Copy out the data below as written; omit any images.

(Data records begins)

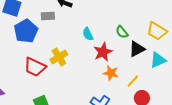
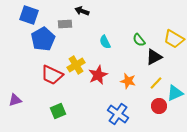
red star: (103, 52) -> (98, 75), moved
cyan triangle: (158, 60) -> (175, 93), moved
yellow line: (133, 81) -> (156, 83), moved

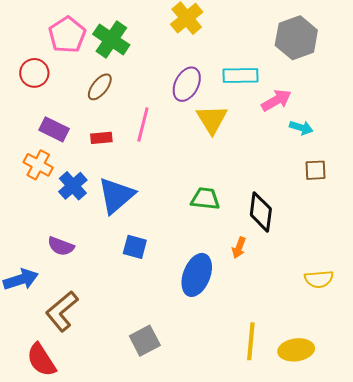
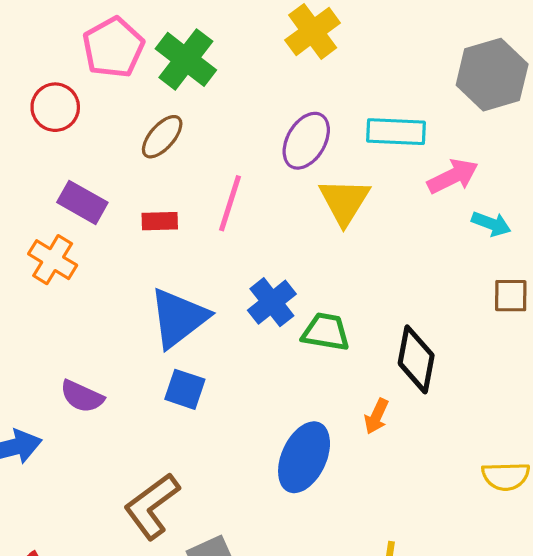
blue cross: (73, 186) -> (272, 302), moved
blue square: (135, 247) -> (185, 389), moved
brown L-shape: (62, 311) -> (152, 506), moved

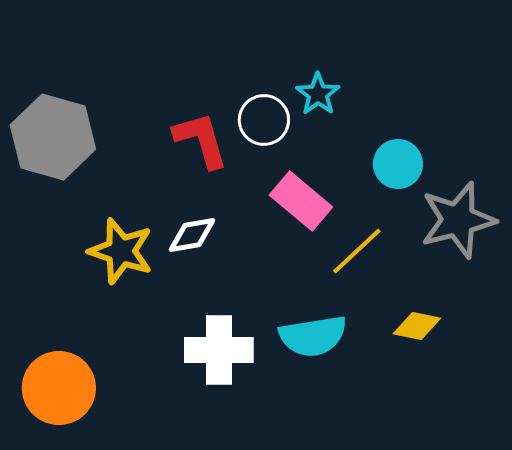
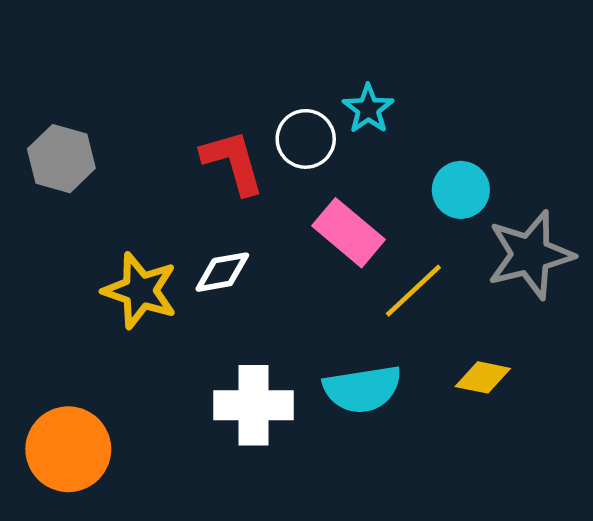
gray hexagon: (53, 137) -> (61, 159), size x0.7

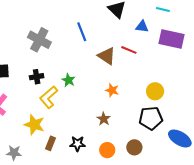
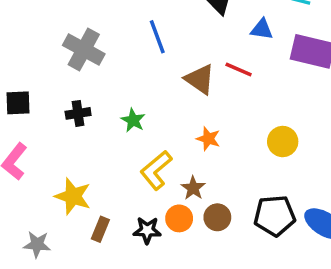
yellow L-shape: (49, 97) -> (156, 170), moved
black pentagon: (151, 118) -> (275, 216), moved
brown circle: (134, 147) -> (217, 217), moved
orange circle: (107, 150) -> (179, 218), moved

(Data records ends)

> Answer below
red star: (103, 52) -> (98, 75), moved
cyan triangle: (158, 60) -> (175, 93), moved
yellow line: (133, 81) -> (156, 83), moved

blue cross: (73, 186) -> (272, 302), moved
blue square: (135, 247) -> (185, 389), moved
brown L-shape: (62, 311) -> (152, 506), moved

gray hexagon: (53, 137) -> (61, 159), size x0.7

yellow L-shape: (49, 97) -> (156, 170), moved
black pentagon: (151, 118) -> (275, 216), moved
brown circle: (134, 147) -> (217, 217), moved
orange circle: (107, 150) -> (179, 218), moved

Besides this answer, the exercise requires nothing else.